__EXTRACTED INFORMATION__
★ ★ ★ ★ ★

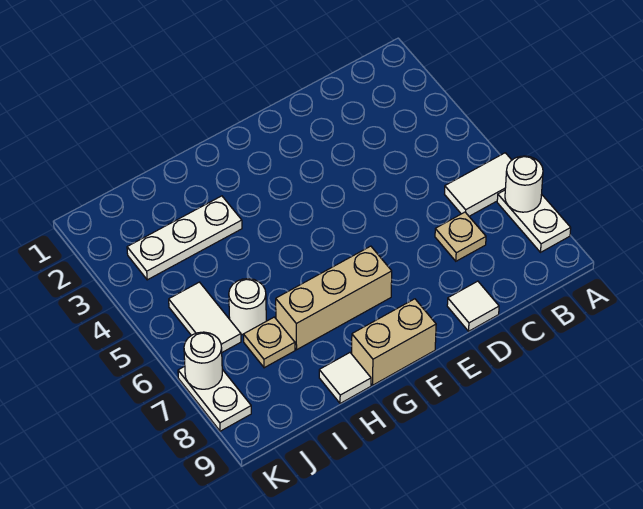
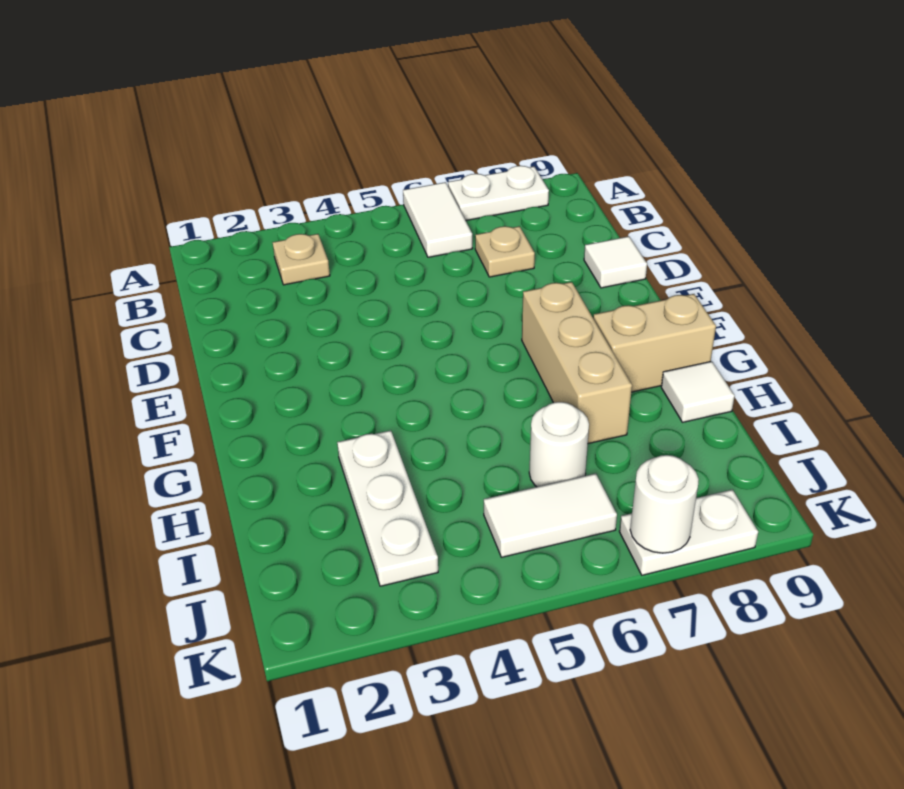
white round brick A7 level 2 -> none
tan brick F9:G9 level 1 -> tan brick G8:G9 level 1
tan plate I7 level 1 -> tan plate B3 level 1

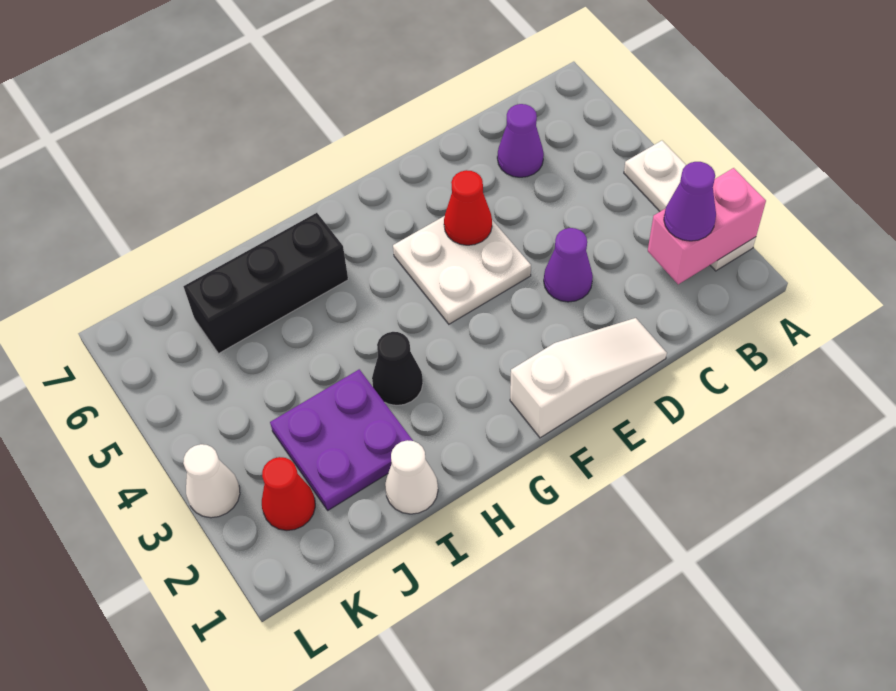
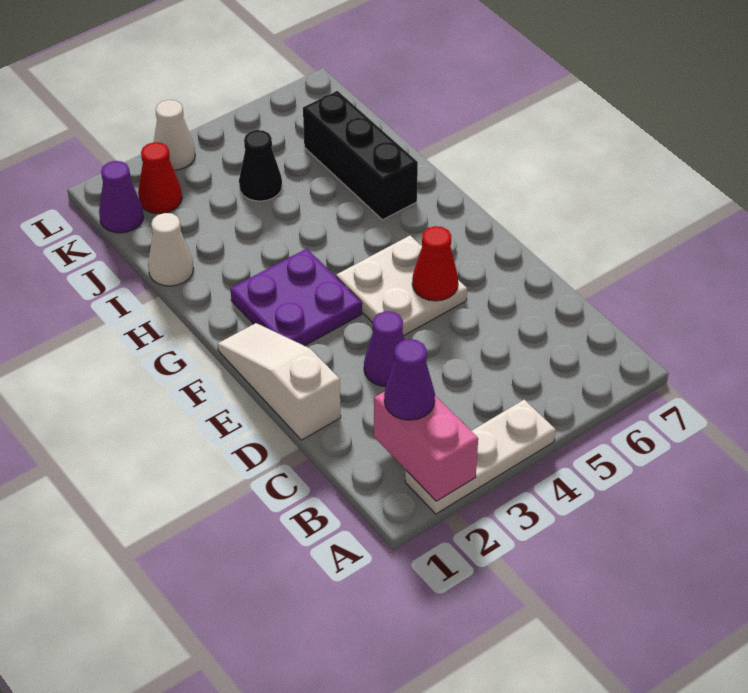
purple cone C6 level 1 -> purple cone K1 level 1
white slope D1:F1 level 1 top F -> white slope D1:F1 level 1 top D
black cone H3 level 1 -> black cone J4 level 1
purple plate I2:J3 level 1 -> purple plate F2:G3 level 1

★ ★ ★ ★ ★

__WORK ORDER__
Every line from the one containing "white slope D1:F1 level 1 top F" to the end of the material above must be written out exactly. Nothing else is wanted.

__SOLUTION__
white slope D1:F1 level 1 top F -> white slope D1:F1 level 1 top D
black cone H3 level 1 -> black cone J4 level 1
purple plate I2:J3 level 1 -> purple plate F2:G3 level 1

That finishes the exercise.